◆ **Record excerpts**

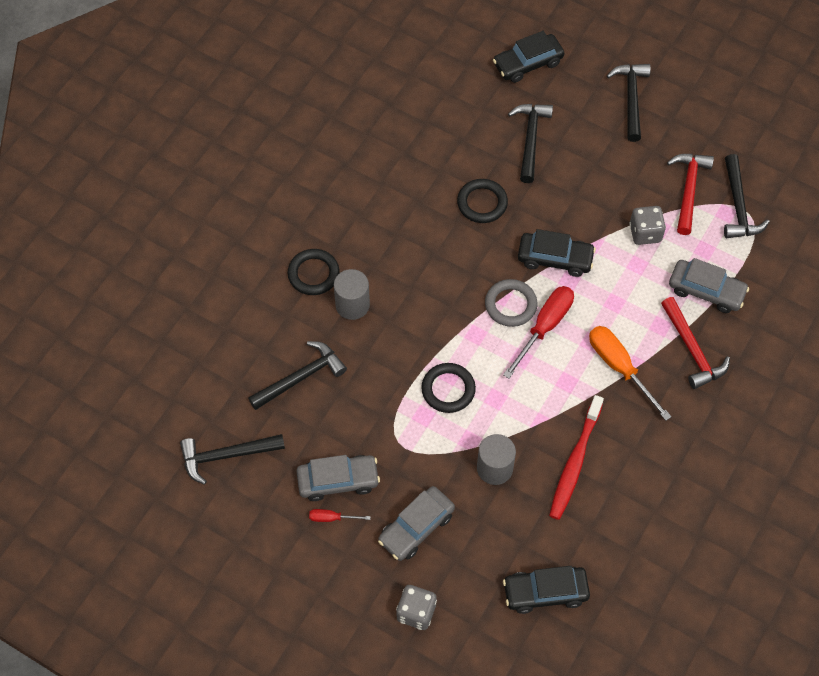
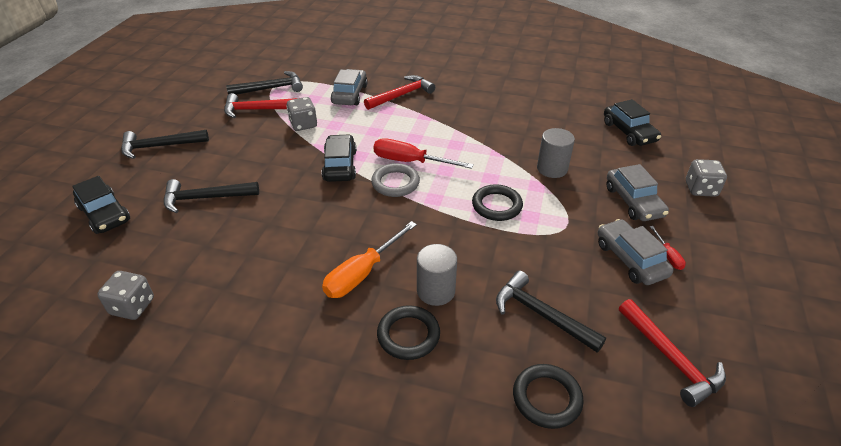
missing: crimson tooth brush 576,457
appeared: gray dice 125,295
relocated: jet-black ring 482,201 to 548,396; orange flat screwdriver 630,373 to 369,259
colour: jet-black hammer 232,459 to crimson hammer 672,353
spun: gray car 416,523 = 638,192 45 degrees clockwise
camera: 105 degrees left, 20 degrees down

◆ **How to complete this task**
Across the material, report every line that has the word "black".

◆ **Response to the task**
relocated: jet-black ring 482,201 to 548,396; orange flat screwdriver 630,373 to 369,259
colour: jet-black hammer 232,459 to crimson hammer 672,353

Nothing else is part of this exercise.